[Before-and-after change data]
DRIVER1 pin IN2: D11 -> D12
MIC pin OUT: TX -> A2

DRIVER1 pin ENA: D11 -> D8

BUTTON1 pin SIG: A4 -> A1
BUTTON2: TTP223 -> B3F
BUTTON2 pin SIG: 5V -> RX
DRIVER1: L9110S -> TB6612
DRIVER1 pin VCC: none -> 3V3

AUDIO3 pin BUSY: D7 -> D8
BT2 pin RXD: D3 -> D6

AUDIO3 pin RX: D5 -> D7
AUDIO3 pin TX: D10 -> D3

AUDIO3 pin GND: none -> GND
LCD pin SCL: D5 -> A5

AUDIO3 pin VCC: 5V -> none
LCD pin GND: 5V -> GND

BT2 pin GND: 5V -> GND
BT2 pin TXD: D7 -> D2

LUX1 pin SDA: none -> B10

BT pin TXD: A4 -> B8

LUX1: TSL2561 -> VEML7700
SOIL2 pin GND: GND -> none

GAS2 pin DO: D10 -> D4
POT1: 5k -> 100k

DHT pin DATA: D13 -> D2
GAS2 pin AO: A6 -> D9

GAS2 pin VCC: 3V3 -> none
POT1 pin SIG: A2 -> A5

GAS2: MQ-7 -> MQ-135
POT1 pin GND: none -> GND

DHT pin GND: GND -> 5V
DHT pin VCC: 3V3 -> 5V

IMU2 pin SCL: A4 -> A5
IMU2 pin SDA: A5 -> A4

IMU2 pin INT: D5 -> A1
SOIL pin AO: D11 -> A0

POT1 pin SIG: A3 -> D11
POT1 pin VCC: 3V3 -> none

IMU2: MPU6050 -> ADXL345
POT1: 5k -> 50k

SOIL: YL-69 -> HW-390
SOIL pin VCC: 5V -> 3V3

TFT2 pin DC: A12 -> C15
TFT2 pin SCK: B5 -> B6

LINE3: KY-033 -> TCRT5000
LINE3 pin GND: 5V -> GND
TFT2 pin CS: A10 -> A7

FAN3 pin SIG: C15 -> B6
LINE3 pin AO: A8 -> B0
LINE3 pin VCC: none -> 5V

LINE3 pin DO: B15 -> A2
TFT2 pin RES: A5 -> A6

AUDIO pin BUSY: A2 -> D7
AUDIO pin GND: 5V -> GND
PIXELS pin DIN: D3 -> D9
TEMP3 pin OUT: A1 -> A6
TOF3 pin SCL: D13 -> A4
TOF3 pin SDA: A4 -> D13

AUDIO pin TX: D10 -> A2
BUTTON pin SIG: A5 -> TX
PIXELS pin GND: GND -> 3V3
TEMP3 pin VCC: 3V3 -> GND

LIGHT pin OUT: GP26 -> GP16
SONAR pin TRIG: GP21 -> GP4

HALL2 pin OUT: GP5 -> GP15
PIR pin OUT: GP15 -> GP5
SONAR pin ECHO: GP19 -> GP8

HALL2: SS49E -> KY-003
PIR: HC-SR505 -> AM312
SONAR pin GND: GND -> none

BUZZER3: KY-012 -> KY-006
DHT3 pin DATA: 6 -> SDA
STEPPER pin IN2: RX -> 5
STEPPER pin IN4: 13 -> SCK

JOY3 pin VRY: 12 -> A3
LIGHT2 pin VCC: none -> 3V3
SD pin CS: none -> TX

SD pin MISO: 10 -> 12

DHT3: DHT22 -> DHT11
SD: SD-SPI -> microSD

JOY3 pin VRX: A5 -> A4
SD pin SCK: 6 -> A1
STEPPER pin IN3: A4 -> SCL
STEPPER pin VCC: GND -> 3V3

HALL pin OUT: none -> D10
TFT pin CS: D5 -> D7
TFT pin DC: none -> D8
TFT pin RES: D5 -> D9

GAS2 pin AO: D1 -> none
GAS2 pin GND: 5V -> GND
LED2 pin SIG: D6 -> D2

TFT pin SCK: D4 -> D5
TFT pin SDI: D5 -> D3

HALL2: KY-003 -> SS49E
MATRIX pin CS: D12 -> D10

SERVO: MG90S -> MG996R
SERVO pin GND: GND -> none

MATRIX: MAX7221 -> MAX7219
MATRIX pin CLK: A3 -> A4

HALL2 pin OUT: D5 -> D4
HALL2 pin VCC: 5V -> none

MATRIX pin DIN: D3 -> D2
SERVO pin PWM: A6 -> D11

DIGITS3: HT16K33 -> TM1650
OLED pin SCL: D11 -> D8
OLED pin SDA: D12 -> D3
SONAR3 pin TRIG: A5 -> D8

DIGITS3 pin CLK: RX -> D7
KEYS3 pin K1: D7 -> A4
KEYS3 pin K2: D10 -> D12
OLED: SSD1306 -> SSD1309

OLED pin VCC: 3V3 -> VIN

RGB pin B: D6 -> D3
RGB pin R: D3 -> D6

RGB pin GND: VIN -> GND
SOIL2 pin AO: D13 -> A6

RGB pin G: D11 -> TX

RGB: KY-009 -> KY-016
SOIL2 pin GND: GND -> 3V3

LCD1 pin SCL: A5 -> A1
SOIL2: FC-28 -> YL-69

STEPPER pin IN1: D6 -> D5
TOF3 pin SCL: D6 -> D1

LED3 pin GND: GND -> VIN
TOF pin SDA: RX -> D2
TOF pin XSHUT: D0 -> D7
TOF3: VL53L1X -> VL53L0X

▶ Work task
What is needed is a verbatim copy of every line in the records above from the one containing "DHT pin DATA: D13 -> D2" down to the one containing "TFT2 pin RES: A5 -> A6", both included, and nothing more.

▶ Output of the exercise
DHT pin DATA: D13 -> D2
GAS2 pin AO: A6 -> D9

GAS2 pin VCC: 3V3 -> none
POT1 pin SIG: A2 -> A5

GAS2: MQ-7 -> MQ-135
POT1 pin GND: none -> GND

DHT pin GND: GND -> 5V
DHT pin VCC: 3V3 -> 5V

IMU2 pin SCL: A4 -> A5
IMU2 pin SDA: A5 -> A4

IMU2 pin INT: D5 -> A1
SOIL pin AO: D11 -> A0

POT1 pin SIG: A3 -> D11
POT1 pin VCC: 3V3 -> none

IMU2: MPU6050 -> ADXL345
POT1: 5k -> 50k

SOIL: YL-69 -> HW-390
SOIL pin VCC: 5V -> 3V3

TFT2 pin DC: A12 -> C15
TFT2 pin SCK: B5 -> B6

LINE3: KY-033 -> TCRT5000
LINE3 pin GND: 5V -> GND
TFT2 pin CS: A10 -> A7

FAN3 pin SIG: C15 -> B6
LINE3 pin AO: A8 -> B0
LINE3 pin VCC: none -> 5V

LINE3 pin DO: B15 -> A2
TFT2 pin RES: A5 -> A6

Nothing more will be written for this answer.